[EXERCISE DIRECTIONS] Set down exactly the lines below, starting at the one that contains "pink 1x1 round brick [421,173,456,228]" and ending at the one that contains "pink 1x2 brick [452,542,604,617]", with both of those lines included and nothing else.

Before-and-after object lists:
◆ ◆ ◆ ◆ ◆
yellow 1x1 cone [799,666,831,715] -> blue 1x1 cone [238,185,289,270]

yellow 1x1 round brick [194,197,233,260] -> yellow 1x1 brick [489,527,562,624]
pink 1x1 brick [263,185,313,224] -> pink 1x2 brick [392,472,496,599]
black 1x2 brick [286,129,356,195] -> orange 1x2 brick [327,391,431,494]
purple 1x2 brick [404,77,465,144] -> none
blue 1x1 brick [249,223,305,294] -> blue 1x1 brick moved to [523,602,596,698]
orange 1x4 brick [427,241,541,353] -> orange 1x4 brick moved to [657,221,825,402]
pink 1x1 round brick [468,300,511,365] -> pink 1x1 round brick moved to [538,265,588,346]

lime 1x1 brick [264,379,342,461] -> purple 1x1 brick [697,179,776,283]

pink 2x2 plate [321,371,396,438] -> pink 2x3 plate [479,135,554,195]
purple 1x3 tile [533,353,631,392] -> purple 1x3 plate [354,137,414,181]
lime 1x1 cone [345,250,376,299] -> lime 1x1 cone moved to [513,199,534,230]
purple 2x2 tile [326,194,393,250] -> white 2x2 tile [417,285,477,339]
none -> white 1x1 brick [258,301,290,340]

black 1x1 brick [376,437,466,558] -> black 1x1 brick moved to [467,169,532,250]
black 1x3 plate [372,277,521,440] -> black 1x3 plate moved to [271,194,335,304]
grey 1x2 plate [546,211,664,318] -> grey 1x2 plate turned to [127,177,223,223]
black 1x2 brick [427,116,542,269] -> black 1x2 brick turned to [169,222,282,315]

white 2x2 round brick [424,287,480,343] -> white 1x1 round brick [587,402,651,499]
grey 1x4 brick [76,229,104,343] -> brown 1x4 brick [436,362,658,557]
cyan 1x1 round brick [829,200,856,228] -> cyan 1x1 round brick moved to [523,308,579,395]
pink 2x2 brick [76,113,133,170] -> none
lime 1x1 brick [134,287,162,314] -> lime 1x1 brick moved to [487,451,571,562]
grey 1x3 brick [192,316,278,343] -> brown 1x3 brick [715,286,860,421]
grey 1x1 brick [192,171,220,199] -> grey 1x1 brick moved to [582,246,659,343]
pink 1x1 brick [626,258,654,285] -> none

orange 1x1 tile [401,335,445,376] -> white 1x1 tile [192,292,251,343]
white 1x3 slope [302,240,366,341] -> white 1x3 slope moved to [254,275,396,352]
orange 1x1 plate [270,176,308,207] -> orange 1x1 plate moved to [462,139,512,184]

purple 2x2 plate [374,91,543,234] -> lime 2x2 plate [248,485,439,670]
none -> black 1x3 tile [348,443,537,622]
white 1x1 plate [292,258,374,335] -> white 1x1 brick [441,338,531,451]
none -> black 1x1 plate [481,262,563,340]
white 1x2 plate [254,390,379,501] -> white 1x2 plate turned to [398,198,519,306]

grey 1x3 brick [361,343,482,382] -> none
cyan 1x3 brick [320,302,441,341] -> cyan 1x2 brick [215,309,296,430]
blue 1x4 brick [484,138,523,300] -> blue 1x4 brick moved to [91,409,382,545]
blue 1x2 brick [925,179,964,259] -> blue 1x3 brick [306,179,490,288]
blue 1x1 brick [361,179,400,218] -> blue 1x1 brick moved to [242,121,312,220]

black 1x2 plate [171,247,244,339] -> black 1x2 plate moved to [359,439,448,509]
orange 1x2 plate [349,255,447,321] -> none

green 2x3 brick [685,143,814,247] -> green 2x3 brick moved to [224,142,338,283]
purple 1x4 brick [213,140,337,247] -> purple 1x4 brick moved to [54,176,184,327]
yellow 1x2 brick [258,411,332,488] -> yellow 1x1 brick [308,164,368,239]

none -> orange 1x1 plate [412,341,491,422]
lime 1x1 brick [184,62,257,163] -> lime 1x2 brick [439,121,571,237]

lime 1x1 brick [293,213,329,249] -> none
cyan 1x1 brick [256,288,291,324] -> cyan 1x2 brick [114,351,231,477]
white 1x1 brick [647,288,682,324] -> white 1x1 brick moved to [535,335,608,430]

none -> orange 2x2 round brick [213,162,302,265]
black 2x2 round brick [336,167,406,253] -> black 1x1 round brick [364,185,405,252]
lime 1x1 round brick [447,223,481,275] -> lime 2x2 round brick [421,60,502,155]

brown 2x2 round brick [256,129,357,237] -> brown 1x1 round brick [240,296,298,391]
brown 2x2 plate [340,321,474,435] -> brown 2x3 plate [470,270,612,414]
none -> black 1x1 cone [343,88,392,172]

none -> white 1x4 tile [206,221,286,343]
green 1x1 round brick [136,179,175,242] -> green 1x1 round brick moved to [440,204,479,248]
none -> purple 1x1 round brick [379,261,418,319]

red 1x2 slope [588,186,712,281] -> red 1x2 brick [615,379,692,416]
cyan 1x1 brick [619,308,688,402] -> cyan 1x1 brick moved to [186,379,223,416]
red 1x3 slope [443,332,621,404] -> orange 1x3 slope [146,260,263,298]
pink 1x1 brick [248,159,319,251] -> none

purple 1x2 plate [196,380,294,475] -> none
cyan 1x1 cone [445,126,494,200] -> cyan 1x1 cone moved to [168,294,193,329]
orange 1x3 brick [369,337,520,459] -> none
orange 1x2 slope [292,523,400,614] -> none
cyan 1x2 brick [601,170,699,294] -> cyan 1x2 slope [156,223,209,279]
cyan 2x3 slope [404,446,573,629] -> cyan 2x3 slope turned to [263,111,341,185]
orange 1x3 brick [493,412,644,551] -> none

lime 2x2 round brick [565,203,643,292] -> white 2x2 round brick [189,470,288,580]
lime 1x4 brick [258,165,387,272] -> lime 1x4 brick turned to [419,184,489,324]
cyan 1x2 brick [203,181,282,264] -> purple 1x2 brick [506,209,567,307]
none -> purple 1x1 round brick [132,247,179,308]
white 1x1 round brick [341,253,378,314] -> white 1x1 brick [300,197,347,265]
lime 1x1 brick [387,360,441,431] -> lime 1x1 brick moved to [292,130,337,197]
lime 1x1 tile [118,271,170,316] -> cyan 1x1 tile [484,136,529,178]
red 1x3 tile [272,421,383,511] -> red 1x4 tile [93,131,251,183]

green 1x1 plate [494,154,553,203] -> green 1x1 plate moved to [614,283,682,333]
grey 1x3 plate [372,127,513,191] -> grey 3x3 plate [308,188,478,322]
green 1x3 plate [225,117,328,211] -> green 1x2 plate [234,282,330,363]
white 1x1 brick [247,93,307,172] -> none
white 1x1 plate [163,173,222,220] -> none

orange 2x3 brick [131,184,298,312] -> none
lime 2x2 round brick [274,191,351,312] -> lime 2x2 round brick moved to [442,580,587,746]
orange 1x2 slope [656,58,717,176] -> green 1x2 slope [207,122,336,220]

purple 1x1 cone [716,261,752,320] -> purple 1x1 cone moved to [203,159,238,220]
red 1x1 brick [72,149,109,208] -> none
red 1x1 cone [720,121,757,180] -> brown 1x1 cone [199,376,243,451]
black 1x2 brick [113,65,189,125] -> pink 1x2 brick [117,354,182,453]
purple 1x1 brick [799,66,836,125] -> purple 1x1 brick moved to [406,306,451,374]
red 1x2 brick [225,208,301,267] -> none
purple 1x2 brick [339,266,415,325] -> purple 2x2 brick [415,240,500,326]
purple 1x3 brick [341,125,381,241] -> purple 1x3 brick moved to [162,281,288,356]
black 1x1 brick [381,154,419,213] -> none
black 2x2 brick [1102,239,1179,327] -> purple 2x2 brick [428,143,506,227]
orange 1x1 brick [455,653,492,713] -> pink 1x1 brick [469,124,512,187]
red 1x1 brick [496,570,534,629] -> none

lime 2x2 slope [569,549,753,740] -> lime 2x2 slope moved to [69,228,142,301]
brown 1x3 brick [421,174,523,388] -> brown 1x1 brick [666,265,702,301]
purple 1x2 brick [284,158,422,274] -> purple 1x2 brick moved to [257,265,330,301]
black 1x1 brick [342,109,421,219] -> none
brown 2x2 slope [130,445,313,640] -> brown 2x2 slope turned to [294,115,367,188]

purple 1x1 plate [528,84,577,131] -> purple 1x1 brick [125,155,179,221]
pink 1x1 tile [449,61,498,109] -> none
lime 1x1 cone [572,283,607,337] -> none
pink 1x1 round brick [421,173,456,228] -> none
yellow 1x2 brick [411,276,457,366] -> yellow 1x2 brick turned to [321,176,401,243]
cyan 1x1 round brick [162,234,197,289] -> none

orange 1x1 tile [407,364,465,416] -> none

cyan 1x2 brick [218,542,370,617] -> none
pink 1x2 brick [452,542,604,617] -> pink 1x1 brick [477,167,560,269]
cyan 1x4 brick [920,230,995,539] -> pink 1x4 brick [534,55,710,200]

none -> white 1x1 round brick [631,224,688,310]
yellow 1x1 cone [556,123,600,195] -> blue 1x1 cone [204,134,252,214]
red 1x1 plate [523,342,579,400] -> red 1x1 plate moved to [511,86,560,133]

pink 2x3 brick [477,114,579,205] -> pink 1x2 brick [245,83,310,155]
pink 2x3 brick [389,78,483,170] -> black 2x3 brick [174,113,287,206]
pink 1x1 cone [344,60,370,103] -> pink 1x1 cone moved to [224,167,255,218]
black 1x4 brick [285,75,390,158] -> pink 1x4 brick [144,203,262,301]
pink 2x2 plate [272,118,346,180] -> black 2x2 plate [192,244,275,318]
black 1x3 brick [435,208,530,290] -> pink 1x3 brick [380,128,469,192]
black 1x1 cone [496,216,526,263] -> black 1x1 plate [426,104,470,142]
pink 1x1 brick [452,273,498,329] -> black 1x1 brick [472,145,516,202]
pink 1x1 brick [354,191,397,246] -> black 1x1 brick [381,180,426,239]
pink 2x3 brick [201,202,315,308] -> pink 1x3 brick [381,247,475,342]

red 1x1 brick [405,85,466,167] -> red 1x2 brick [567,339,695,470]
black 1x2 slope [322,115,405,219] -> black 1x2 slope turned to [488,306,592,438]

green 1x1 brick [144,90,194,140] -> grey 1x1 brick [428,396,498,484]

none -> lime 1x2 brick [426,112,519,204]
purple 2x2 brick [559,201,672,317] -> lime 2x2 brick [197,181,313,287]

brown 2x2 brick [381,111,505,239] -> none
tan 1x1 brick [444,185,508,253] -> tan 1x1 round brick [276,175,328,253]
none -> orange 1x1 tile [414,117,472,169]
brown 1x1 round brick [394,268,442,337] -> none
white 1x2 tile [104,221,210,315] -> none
◆ ◆ ◆ ◆ ◆
[EXERCISE RESPONSE]
pink 1x1 round brick [421,173,456,228] -> none
yellow 1x2 brick [411,276,457,366] -> yellow 1x2 brick turned to [321,176,401,243]
cyan 1x1 round brick [162,234,197,289] -> none

orange 1x1 tile [407,364,465,416] -> none

cyan 1x2 brick [218,542,370,617] -> none
pink 1x2 brick [452,542,604,617] -> pink 1x1 brick [477,167,560,269]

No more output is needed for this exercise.